### [Task instructions]
Retype the records below exactly as they stand, omitting the pictures.

Data section start

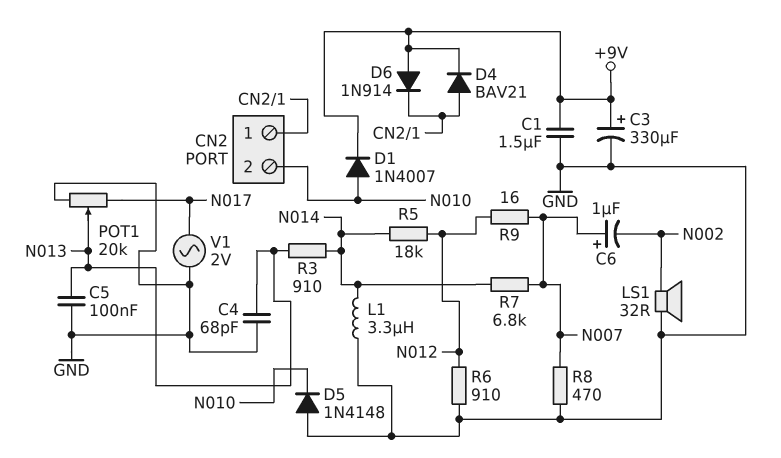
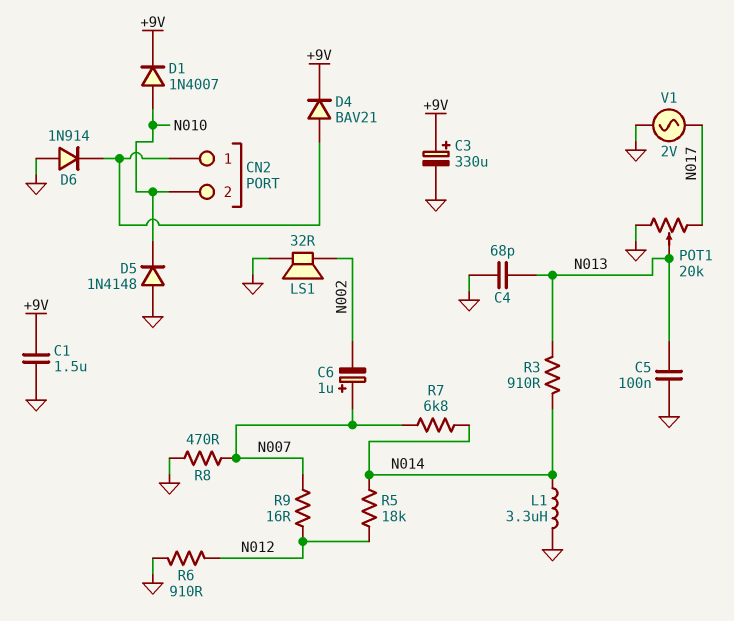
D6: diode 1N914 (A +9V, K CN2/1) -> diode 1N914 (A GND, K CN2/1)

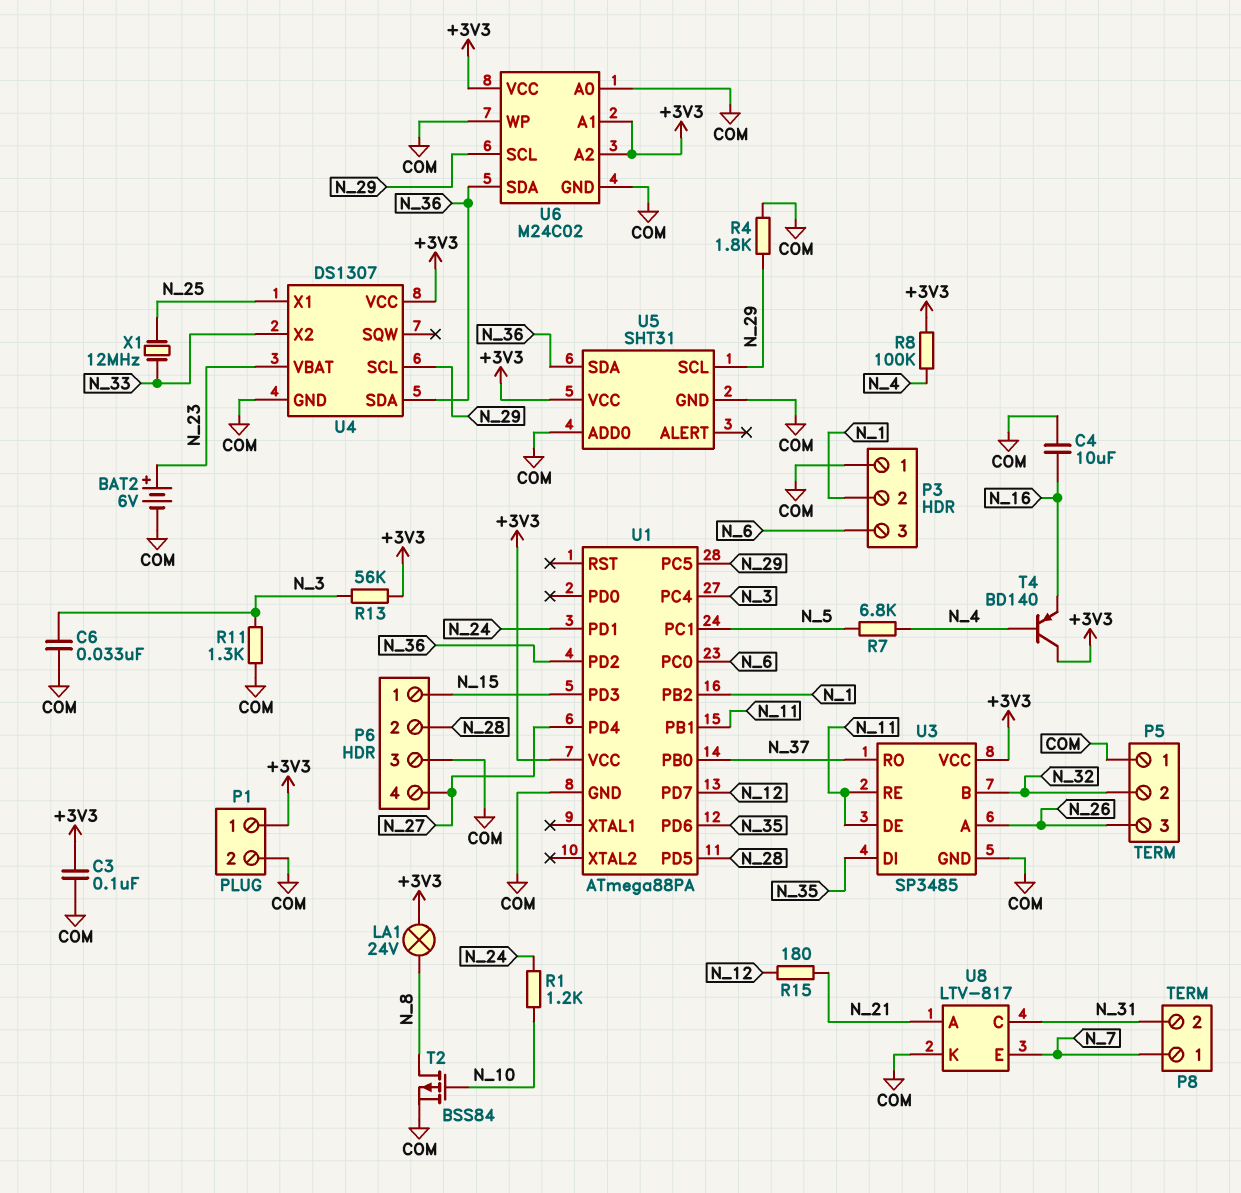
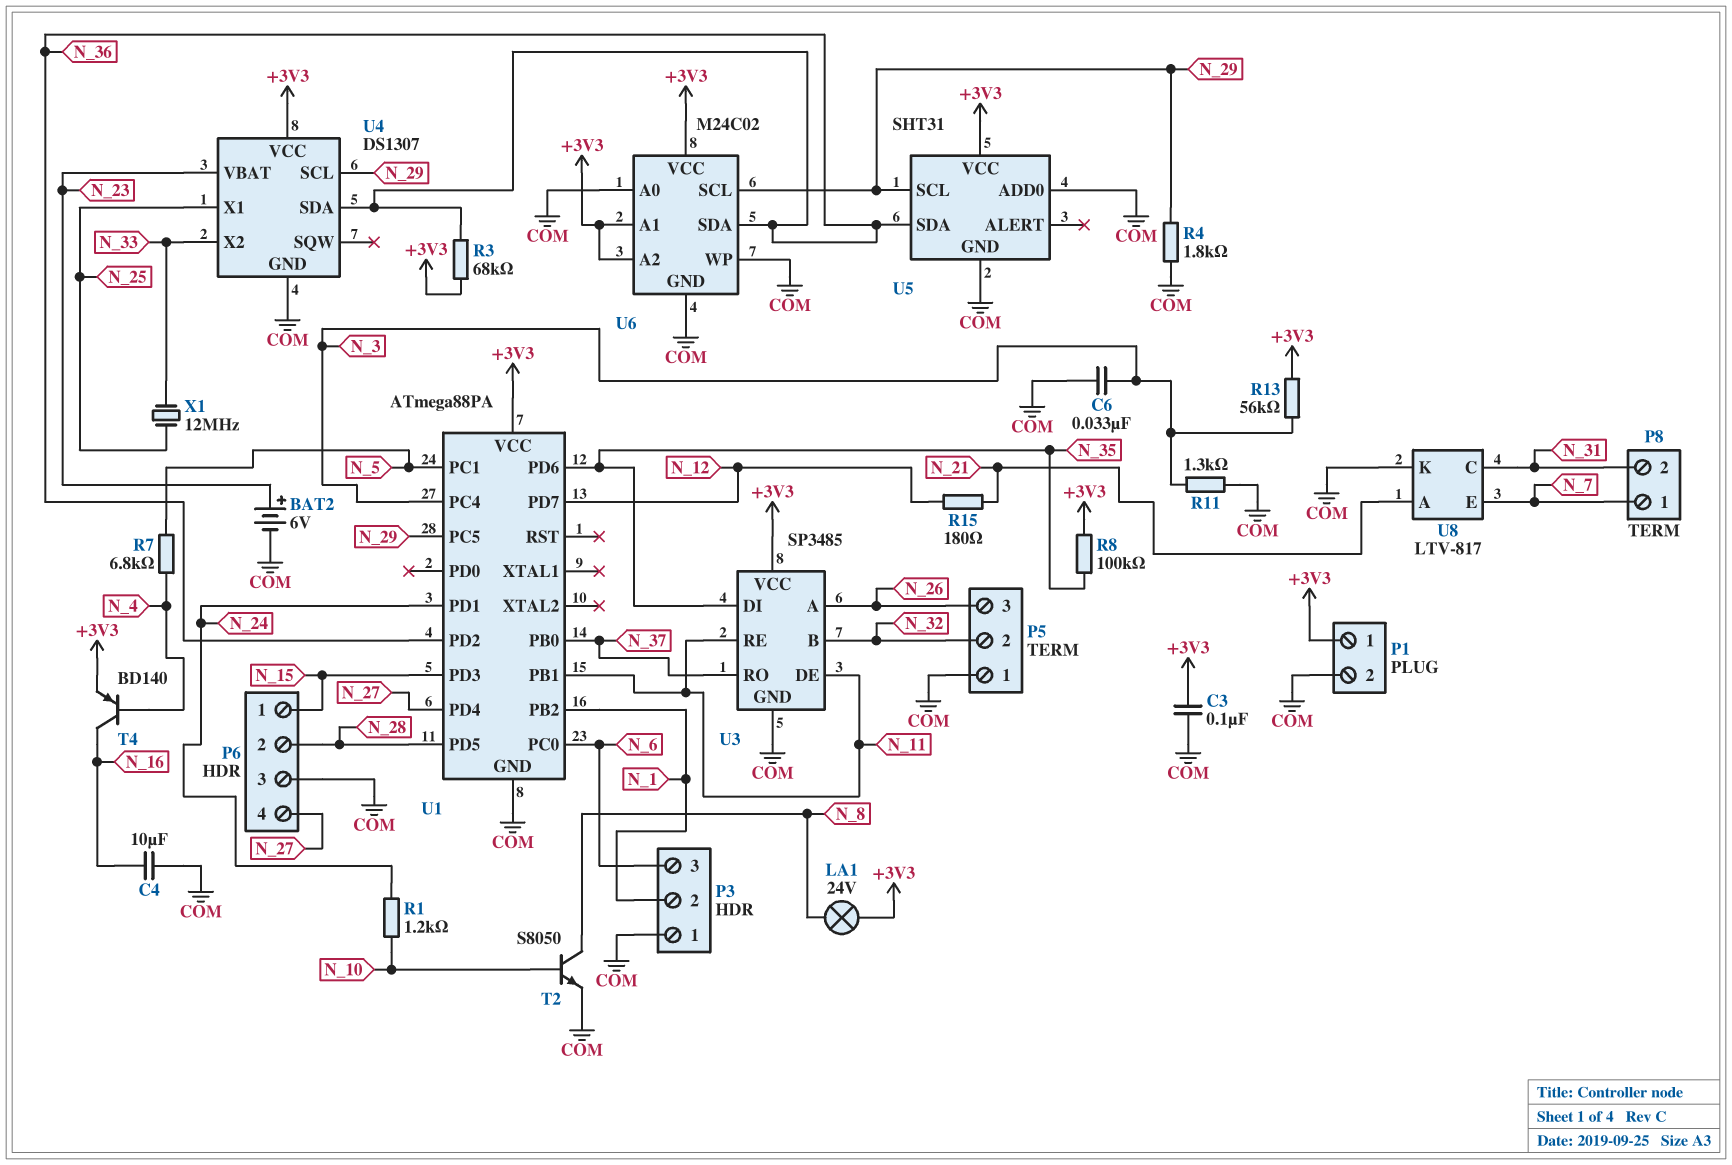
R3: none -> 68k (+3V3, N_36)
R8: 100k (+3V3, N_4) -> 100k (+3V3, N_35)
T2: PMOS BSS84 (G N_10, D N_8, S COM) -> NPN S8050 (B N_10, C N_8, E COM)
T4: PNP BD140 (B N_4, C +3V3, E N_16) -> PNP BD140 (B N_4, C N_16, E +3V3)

Data section end

### [Answer section]
D6: diode 1N914 (A +9V, K CN2/1) -> diode 1N914 (A GND, K CN2/1)

R3: none -> 68k (+3V3, N_36)
R8: 100k (+3V3, N_4) -> 100k (+3V3, N_35)
T2: PMOS BSS84 (G N_10, D N_8, S COM) -> NPN S8050 (B N_10, C N_8, E COM)
T4: PNP BD140 (B N_4, C +3V3, E N_16) -> PNP BD140 (B N_4, C N_16, E +3V3)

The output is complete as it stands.